··· PROVIDED RECORDS

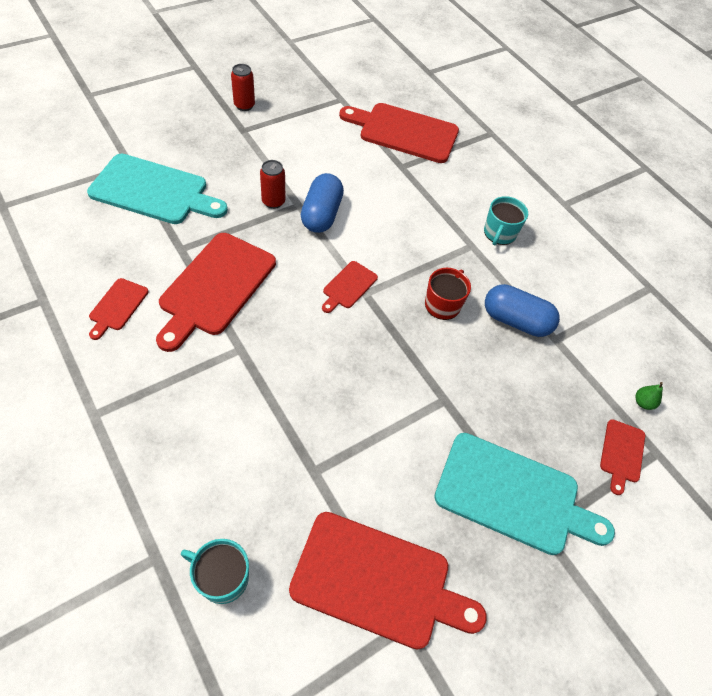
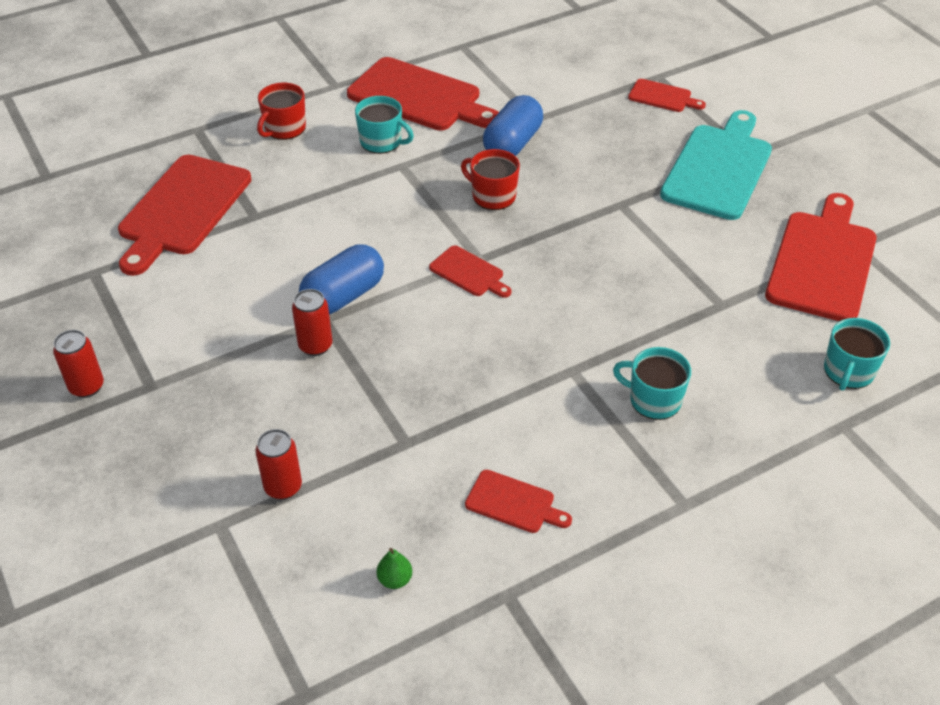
camera: 80 degrees left, 10 degrees down
(153, 191) = (283, 487): turquoise cutting board -> red can
(203, 404) = (653, 400): none -> turquoise mug
(215, 287) = (474, 400): red cutting board -> red cutting board (419, 97)
(321, 214) = (343, 296): blue capsule -> blue capsule turned 60 degrees counterclockwise
(503, 177) = (284, 128): none -> red mug
(643, 402) = (605, 75): green pear -> green pear (395, 579)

······

WORK TO COMPLETE
If a line of the entries holds the word "none", copy it out.

RESULT OF THIS TASK
(203, 404) = (653, 400): none -> turquoise mug
(503, 177) = (284, 128): none -> red mug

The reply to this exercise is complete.